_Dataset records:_
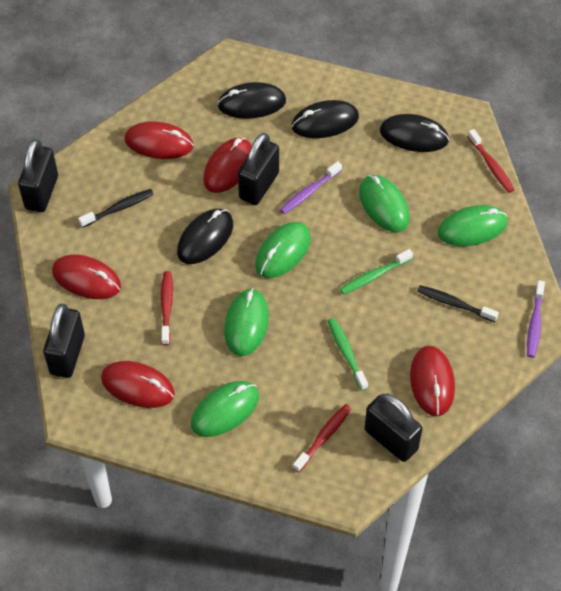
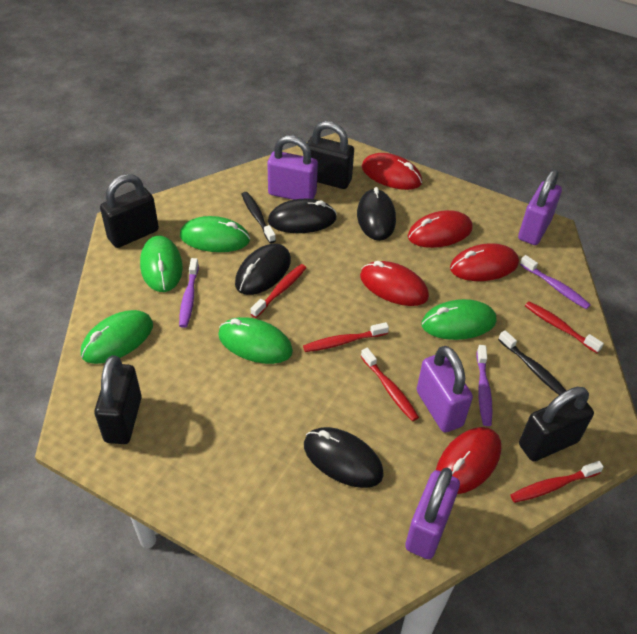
green toothbrush: 2 -> 0
purple padlock: 0 -> 4
purple toothbrush: 2 -> 3
red toothbrush: 3 -> 5

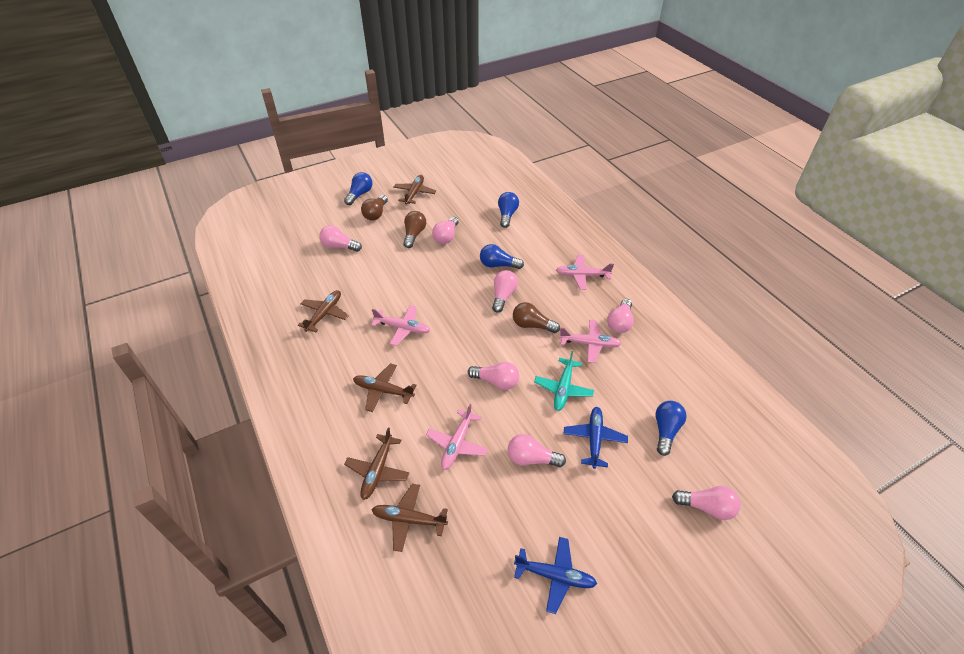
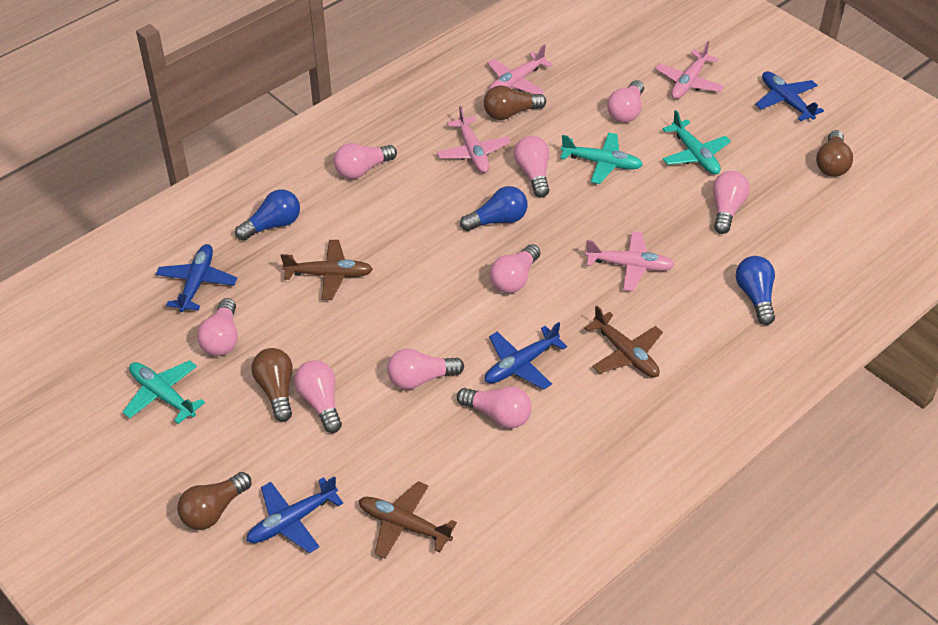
blue light bulb: 4 -> 3
blue plane: 2 -> 4
brown light bulb: 3 -> 4
brown plane: 5 -> 3
pink light bulb: 7 -> 9
turquoise plane: 1 -> 3

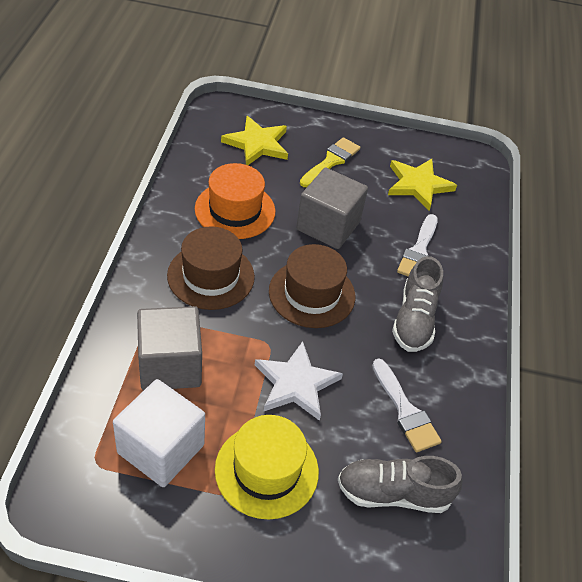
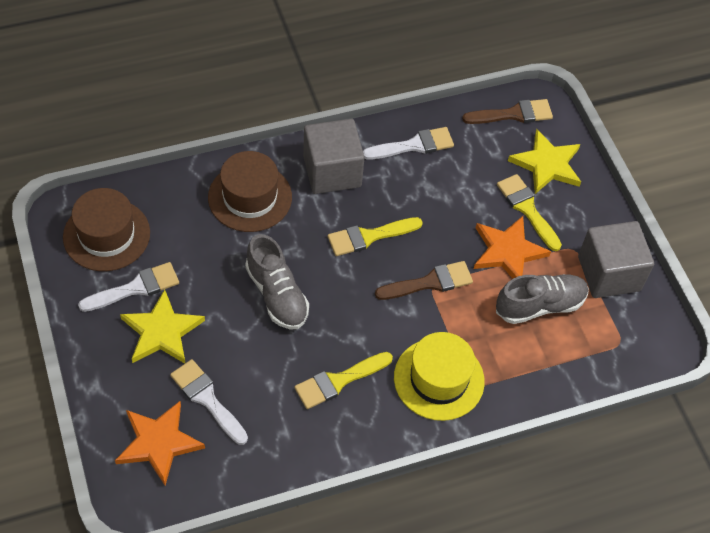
brown brush: 0 -> 2
orange hat: 1 -> 0
orange star: 0 -> 2
white brush: 2 -> 3
white cube: 1 -> 0
white star: 1 -> 0
yellow brush: 1 -> 3

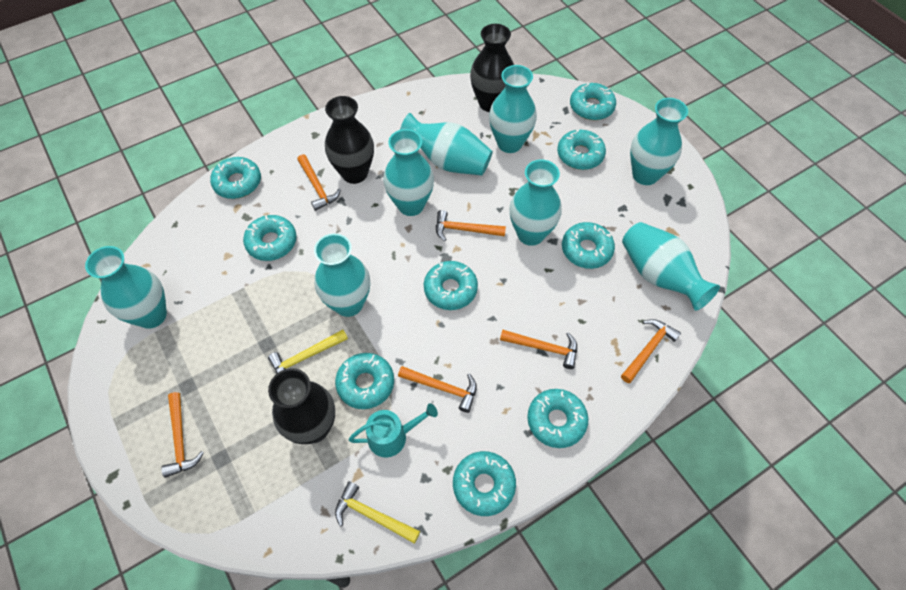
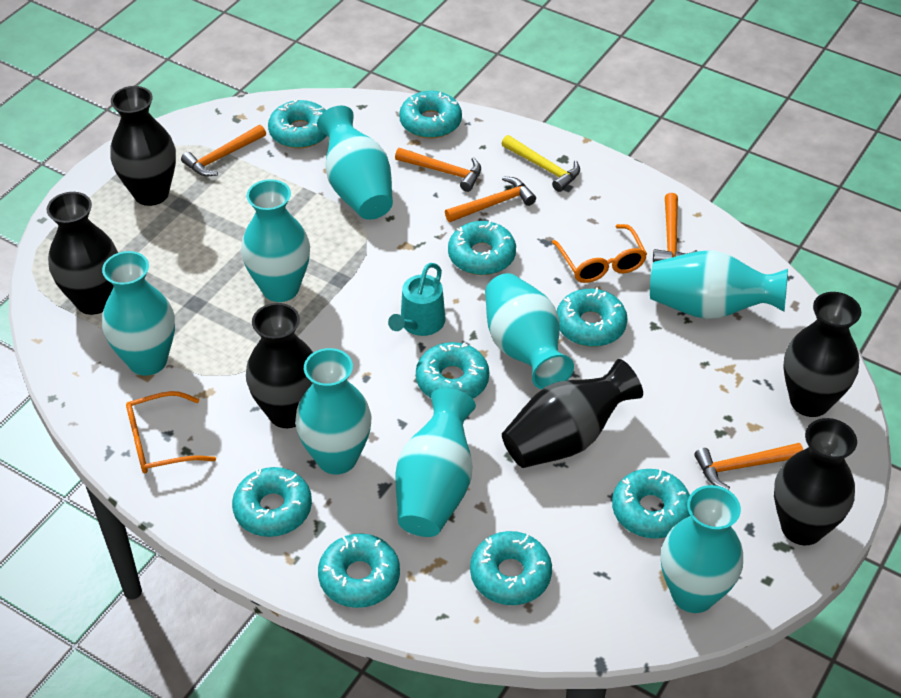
black vase: 3 -> 6
orange glasses: 0 -> 2
orange hammer: 6 -> 5
yellow hammer: 2 -> 1

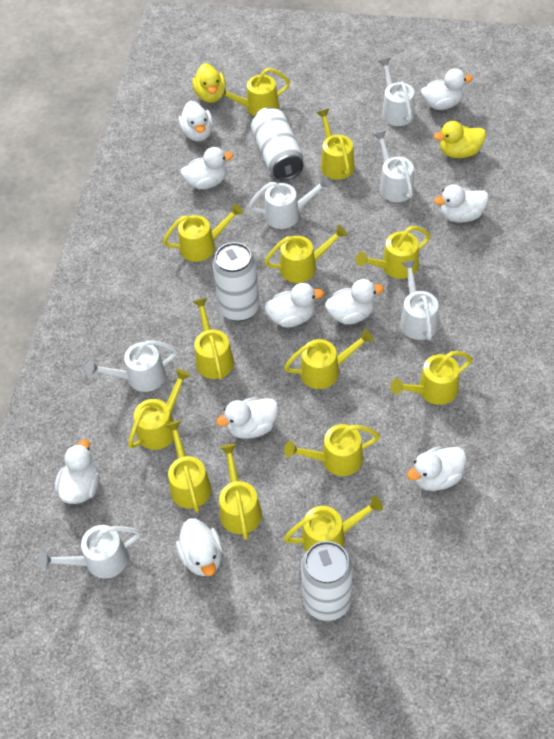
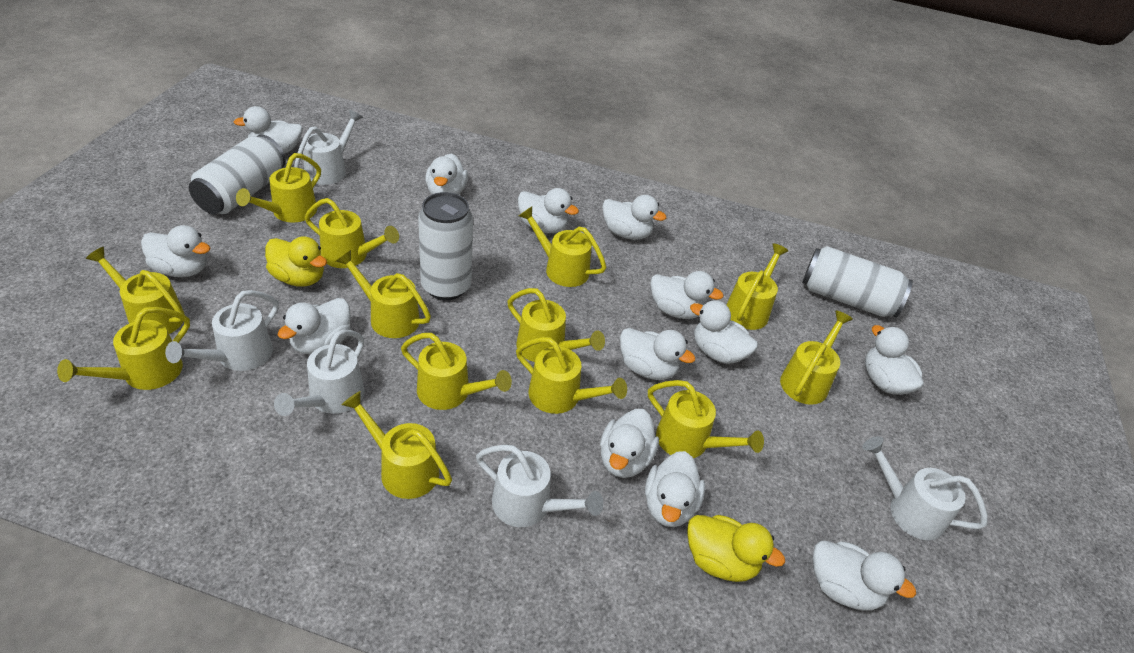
white duck: 10 -> 13
white watering can: 6 -> 5

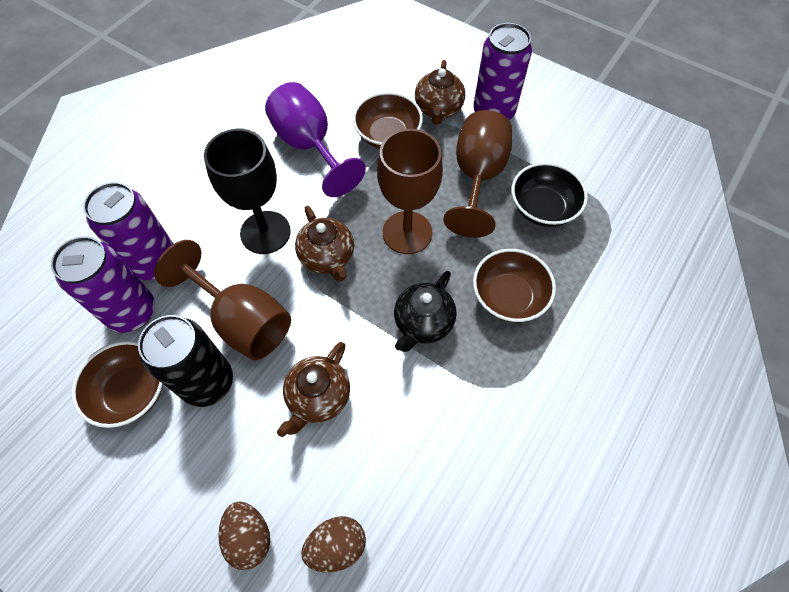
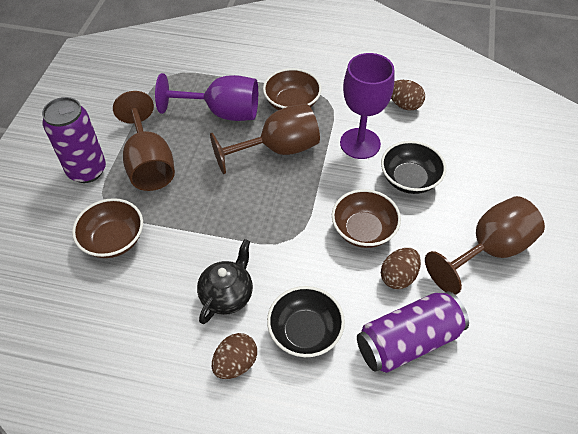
black bowl: 1 -> 2
black can: 1 -> 0
black goblet: 1 -> 0
brown egg: 2 -> 3
brown teapot: 3 -> 0
purple can: 3 -> 2
purple goblet: 1 -> 2

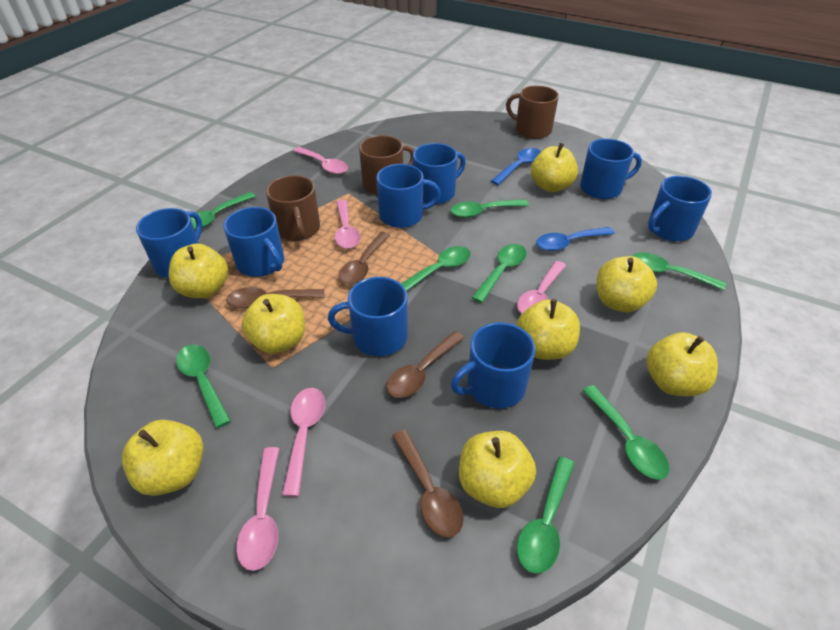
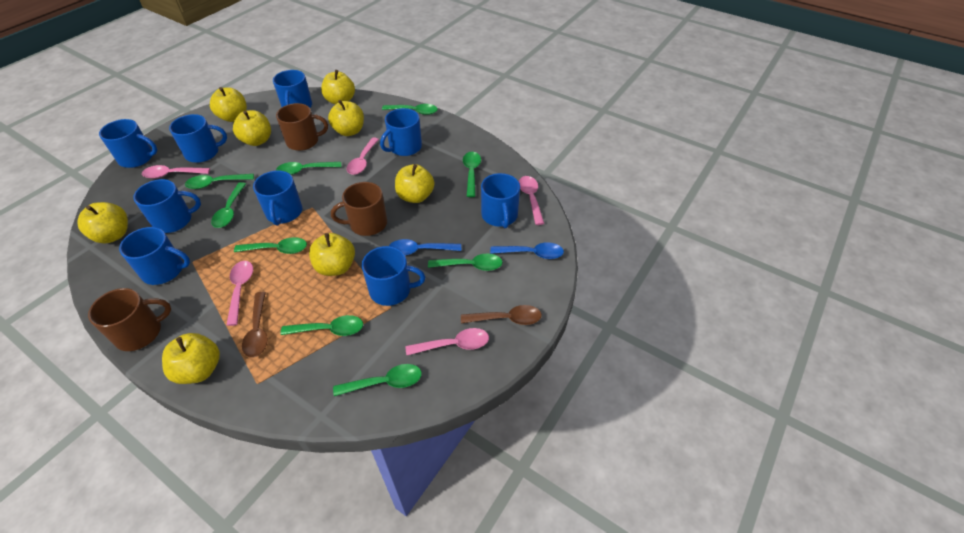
blue mug: 8 -> 9
brown spoon: 4 -> 2
green spoon: 8 -> 9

_Action item:_
Leave out the pictures and retype the rest of the entries exactly.

_Answer section:_
green toothbrush: 2 -> 0
purple padlock: 0 -> 4
purple toothbrush: 2 -> 3
red toothbrush: 3 -> 5

blue light bulb: 4 -> 3
blue plane: 2 -> 4
brown light bulb: 3 -> 4
brown plane: 5 -> 3
pink light bulb: 7 -> 9
turquoise plane: 1 -> 3

brown brush: 0 -> 2
orange hat: 1 -> 0
orange star: 0 -> 2
white brush: 2 -> 3
white cube: 1 -> 0
white star: 1 -> 0
yellow brush: 1 -> 3

black vase: 3 -> 6
orange glasses: 0 -> 2
orange hammer: 6 -> 5
yellow hammer: 2 -> 1

white duck: 10 -> 13
white watering can: 6 -> 5

black bowl: 1 -> 2
black can: 1 -> 0
black goblet: 1 -> 0
brown egg: 2 -> 3
brown teapot: 3 -> 0
purple can: 3 -> 2
purple goblet: 1 -> 2

blue mug: 8 -> 9
brown spoon: 4 -> 2
green spoon: 8 -> 9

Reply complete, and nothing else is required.